**Given data:**
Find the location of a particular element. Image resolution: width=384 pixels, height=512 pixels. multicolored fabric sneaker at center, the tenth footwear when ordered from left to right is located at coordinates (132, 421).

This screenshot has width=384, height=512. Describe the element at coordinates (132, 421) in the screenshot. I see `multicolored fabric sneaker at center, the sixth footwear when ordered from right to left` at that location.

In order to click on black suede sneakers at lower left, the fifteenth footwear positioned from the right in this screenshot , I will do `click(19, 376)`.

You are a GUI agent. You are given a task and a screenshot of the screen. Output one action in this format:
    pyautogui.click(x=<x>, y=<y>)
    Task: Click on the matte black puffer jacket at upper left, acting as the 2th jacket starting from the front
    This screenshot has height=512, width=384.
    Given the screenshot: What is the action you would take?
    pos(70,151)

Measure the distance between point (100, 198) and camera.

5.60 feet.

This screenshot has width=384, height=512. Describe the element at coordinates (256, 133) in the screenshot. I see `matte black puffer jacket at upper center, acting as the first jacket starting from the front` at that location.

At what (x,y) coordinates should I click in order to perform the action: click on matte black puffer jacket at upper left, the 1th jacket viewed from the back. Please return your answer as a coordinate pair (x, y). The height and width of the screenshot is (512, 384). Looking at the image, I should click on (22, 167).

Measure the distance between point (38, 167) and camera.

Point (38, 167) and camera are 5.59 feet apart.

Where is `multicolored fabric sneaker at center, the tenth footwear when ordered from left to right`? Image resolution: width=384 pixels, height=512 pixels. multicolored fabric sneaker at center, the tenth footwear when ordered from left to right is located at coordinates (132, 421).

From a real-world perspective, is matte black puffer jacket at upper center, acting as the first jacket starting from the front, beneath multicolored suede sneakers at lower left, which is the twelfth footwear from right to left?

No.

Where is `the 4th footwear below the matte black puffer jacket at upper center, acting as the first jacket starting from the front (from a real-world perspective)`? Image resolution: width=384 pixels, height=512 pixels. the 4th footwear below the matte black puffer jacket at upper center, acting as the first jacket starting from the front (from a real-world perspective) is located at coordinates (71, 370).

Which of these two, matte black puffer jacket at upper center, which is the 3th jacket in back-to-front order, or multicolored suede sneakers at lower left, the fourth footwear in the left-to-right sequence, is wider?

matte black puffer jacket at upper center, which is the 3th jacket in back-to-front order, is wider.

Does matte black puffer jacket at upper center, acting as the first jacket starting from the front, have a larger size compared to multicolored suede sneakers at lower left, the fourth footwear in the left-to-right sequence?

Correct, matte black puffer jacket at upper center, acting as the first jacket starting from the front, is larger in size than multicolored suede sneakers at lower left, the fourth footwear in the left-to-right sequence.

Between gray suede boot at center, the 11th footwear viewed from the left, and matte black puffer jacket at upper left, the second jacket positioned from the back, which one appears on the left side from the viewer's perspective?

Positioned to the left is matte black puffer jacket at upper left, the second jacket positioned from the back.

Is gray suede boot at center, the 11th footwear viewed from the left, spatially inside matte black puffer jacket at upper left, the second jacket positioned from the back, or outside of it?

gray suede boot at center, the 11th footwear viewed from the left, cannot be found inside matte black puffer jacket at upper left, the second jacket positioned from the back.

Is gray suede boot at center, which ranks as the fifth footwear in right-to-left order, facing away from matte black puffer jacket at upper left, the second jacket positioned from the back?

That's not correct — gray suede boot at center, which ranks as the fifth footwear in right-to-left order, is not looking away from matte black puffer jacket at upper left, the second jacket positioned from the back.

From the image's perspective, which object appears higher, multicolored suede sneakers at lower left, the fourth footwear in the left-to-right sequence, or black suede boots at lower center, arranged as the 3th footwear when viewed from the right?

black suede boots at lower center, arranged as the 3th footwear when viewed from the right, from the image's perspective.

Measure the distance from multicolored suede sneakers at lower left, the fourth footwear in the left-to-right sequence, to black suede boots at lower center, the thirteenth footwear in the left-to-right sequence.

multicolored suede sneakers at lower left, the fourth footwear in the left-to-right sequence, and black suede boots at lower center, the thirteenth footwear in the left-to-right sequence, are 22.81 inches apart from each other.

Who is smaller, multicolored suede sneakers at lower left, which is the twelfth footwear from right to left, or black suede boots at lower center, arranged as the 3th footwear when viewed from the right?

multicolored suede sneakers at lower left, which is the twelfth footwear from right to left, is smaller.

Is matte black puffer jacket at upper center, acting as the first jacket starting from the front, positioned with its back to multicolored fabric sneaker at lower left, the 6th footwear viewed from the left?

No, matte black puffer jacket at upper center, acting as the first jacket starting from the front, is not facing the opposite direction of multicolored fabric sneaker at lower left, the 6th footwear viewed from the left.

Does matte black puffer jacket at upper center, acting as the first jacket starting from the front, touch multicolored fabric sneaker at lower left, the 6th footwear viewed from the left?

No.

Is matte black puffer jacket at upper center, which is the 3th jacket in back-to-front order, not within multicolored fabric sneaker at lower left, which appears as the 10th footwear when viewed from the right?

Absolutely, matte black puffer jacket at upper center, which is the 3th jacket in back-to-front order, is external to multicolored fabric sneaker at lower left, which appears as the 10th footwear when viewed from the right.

**Work task:**
Format the rows as a numbered list, skipping blank lines, from the line containing "Which of these" up to and including the line containing "order, is wider.".

**Output of the task:**
1. Which of these two, matte black puffer jacket at upper center, which is the 3th jacket in back-to-front order, or multicolored suede sneakers at lower left, the fourth footwear in the left-to-right sequence, is wider?
2. matte black puffer jacket at upper center, which is the 3th jacket in back-to-front order, is wider.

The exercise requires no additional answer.